REQUIRED WORK =
What are the lines from the top of the entries through the one with "left) top right"? Write them out exactly, with no pictures.

(Stored data entries)

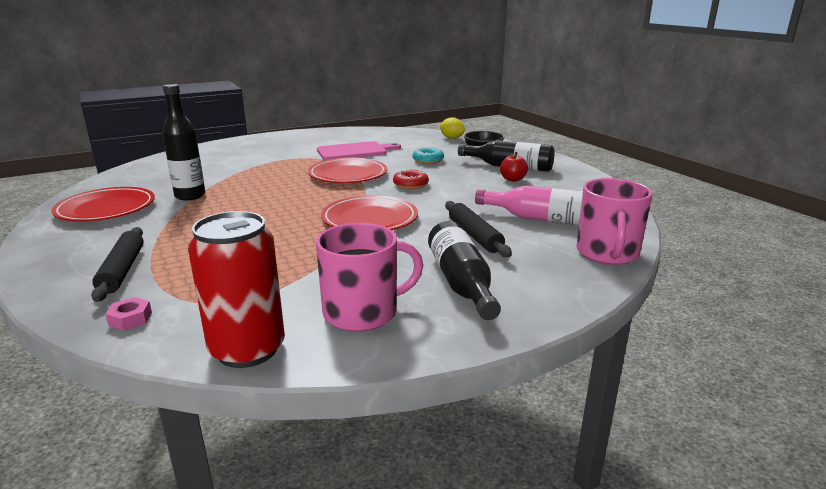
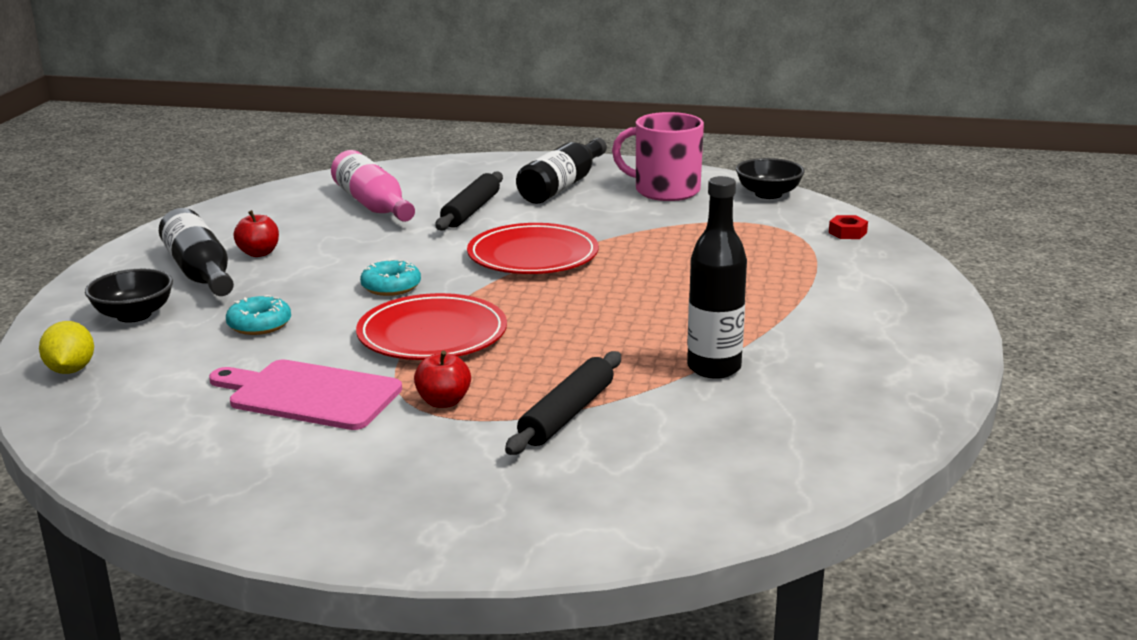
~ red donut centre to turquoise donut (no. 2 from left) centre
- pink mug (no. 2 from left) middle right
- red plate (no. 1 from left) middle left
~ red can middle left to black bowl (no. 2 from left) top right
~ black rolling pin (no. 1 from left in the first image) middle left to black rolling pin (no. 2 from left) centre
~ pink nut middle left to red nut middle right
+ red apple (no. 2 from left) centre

FINISHED TASK =
~ red donut centre to turquoise donut (no. 2 from left) centre
- pink mug (no. 2 from left) middle right
- red plate (no. 1 from left) middle left
~ red can middle left to black bowl (no. 2 from left) top right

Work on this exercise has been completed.